**What you are asked to do:**
Return the data below unchanged. Drop any pictures.

**Information:**
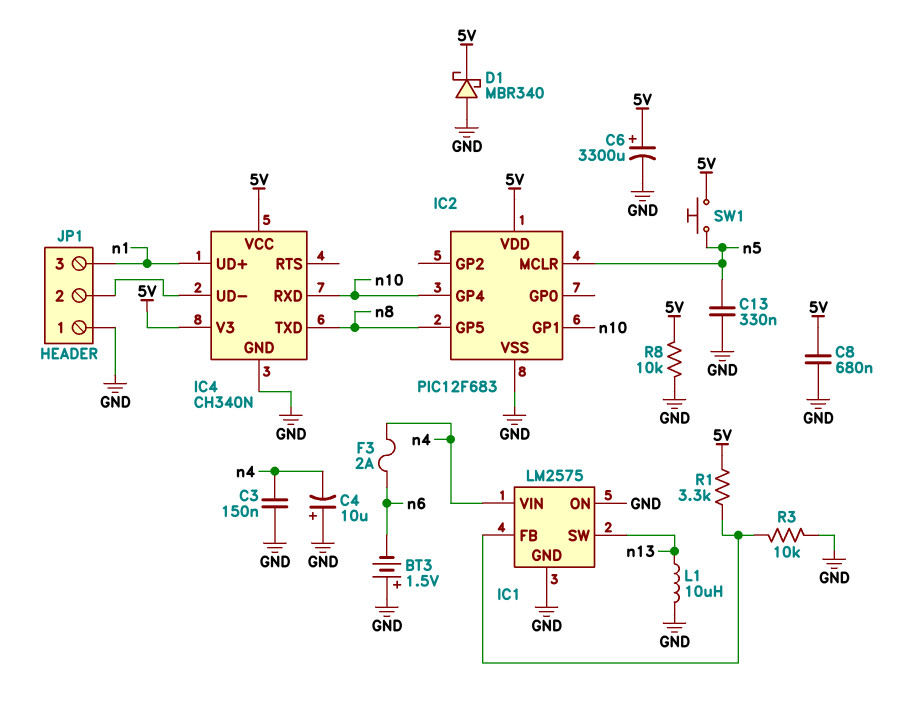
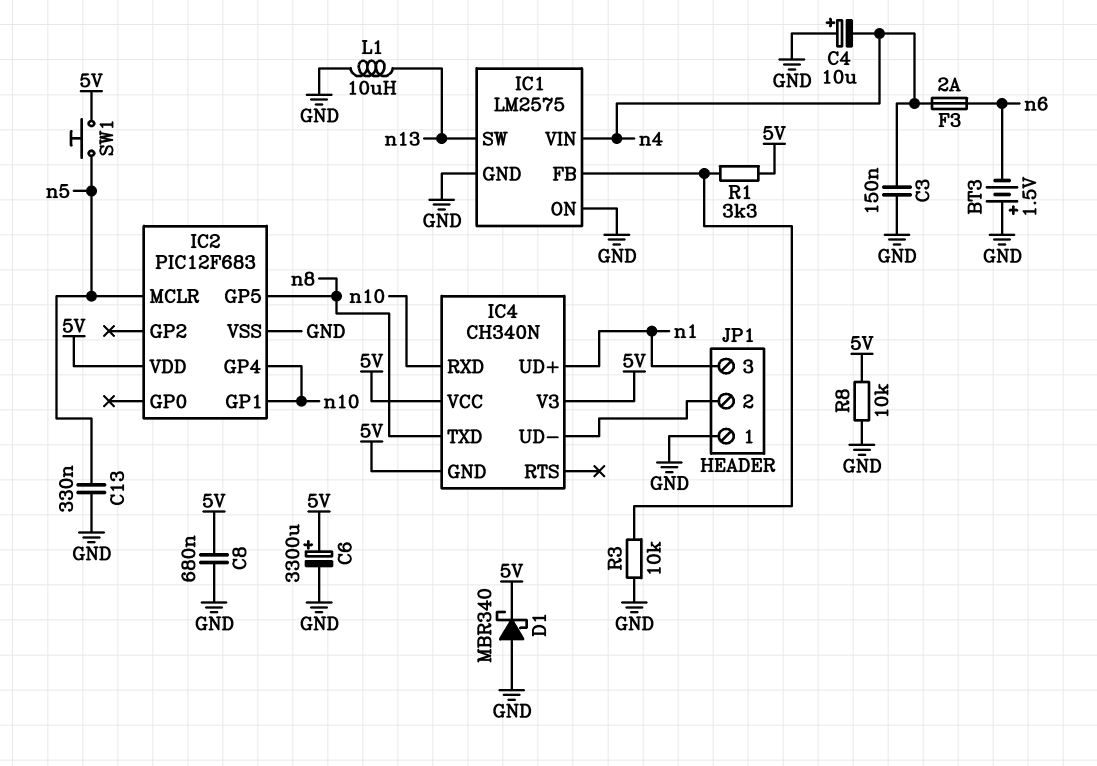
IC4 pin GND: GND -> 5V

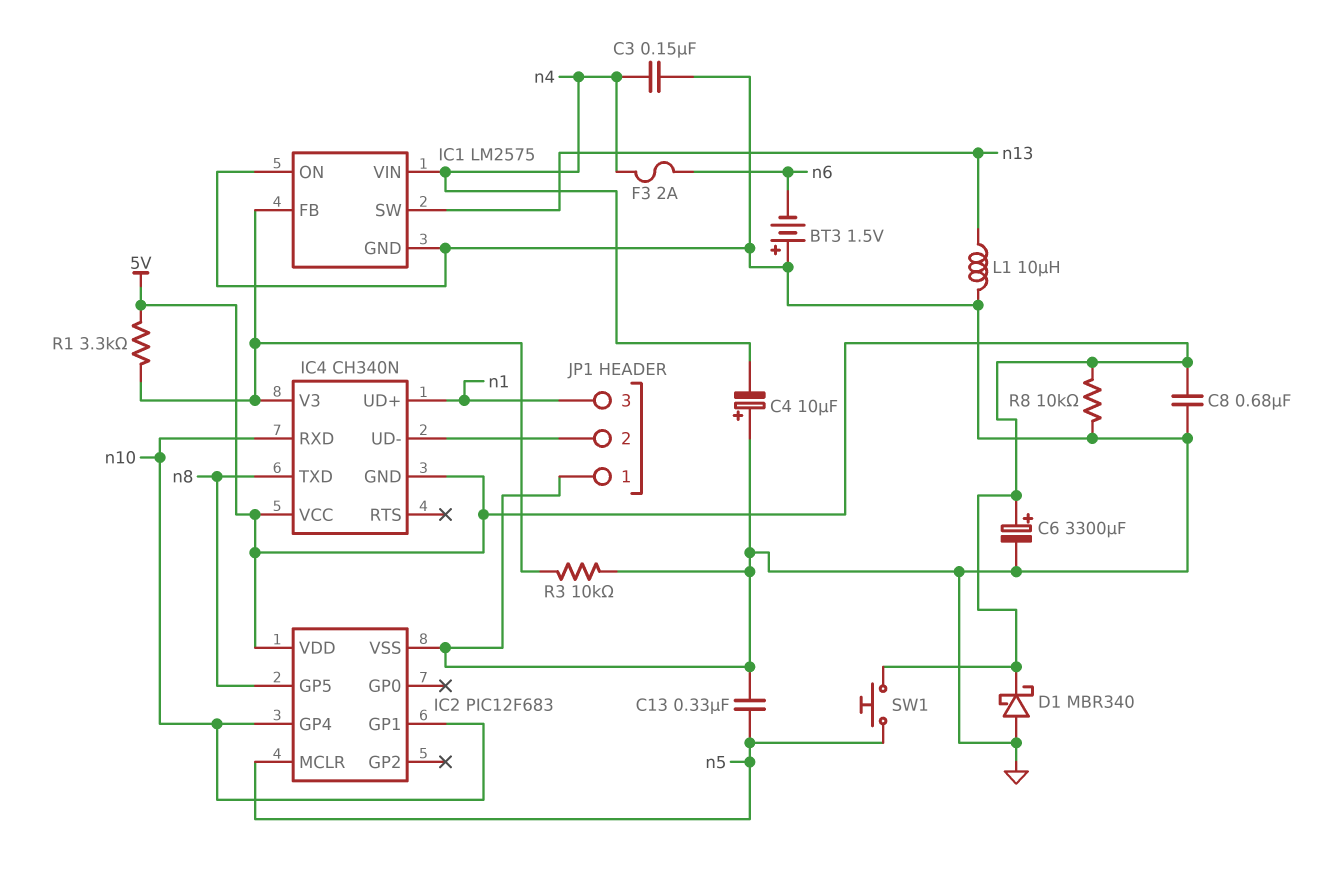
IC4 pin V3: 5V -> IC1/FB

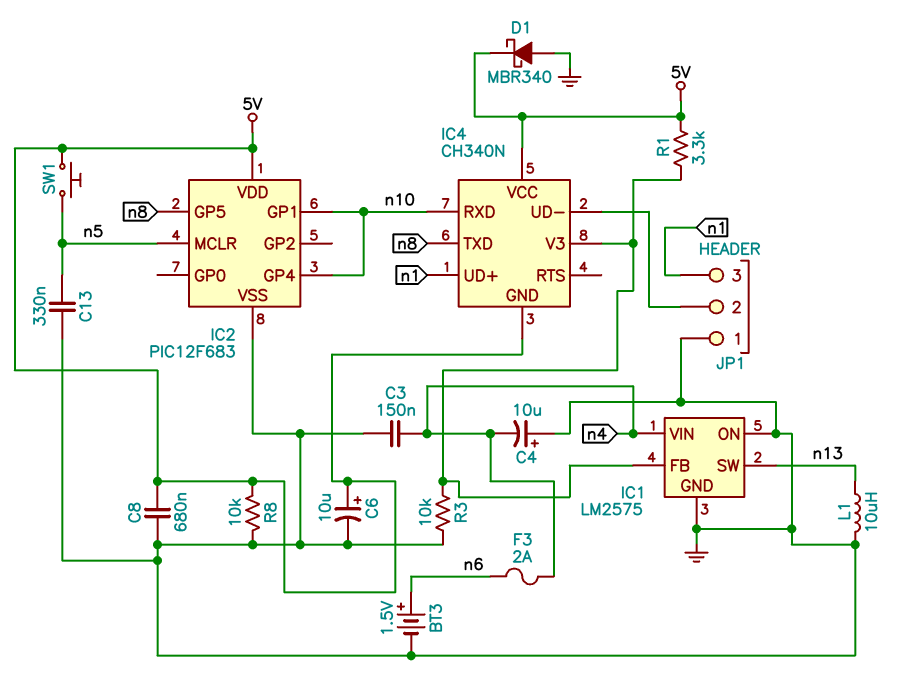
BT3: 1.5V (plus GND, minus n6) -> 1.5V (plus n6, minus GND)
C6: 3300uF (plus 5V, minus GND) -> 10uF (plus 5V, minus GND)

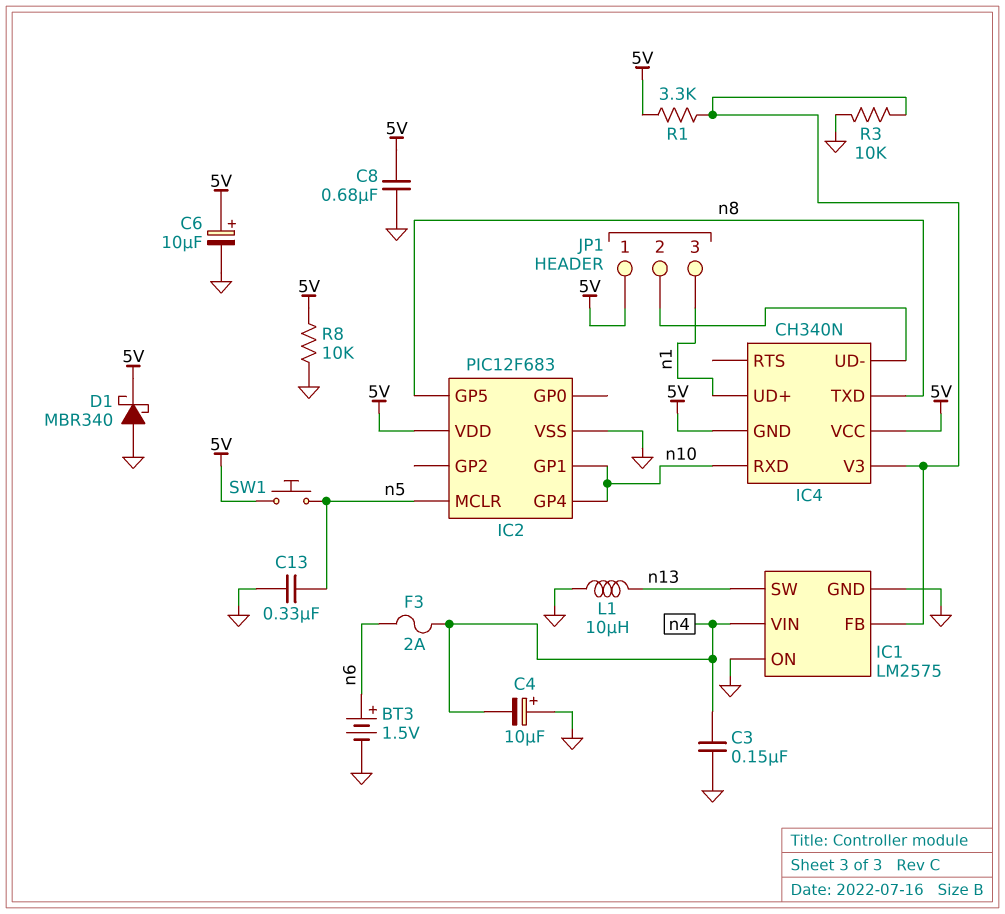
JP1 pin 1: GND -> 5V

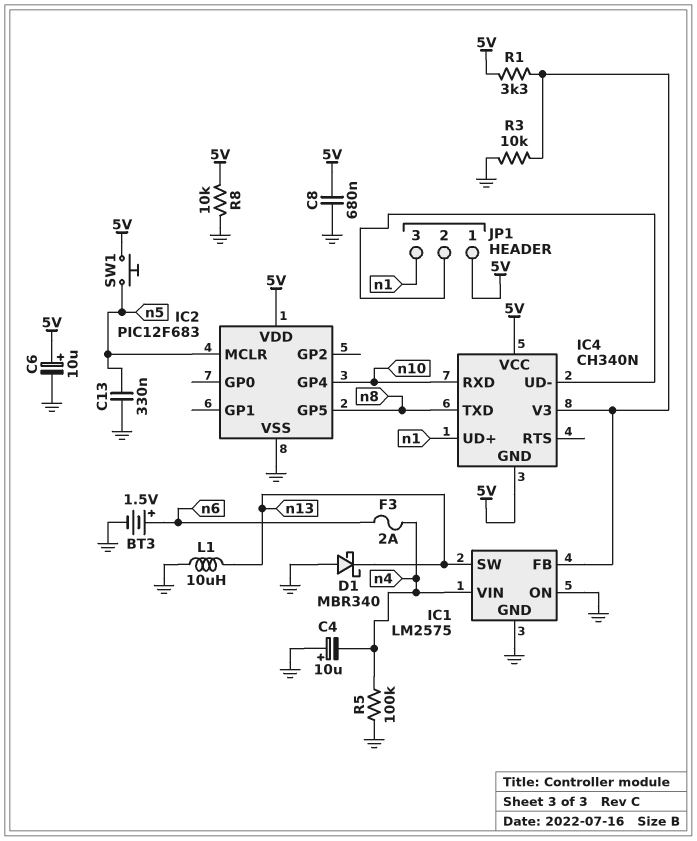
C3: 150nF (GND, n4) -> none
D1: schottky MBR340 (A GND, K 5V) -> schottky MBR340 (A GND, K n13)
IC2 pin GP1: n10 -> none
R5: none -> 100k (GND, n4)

**Response area:**
IC4 pin GND: GND -> 5V

IC4 pin V3: 5V -> IC1/FB

BT3: 1.5V (plus GND, minus n6) -> 1.5V (plus n6, minus GND)
C6: 3300uF (plus 5V, minus GND) -> 10uF (plus 5V, minus GND)

JP1 pin 1: GND -> 5V

C3: 150nF (GND, n4) -> none
D1: schottky MBR340 (A GND, K 5V) -> schottky MBR340 (A GND, K n13)
IC2 pin GP1: n10 -> none
R5: none -> 100k (GND, n4)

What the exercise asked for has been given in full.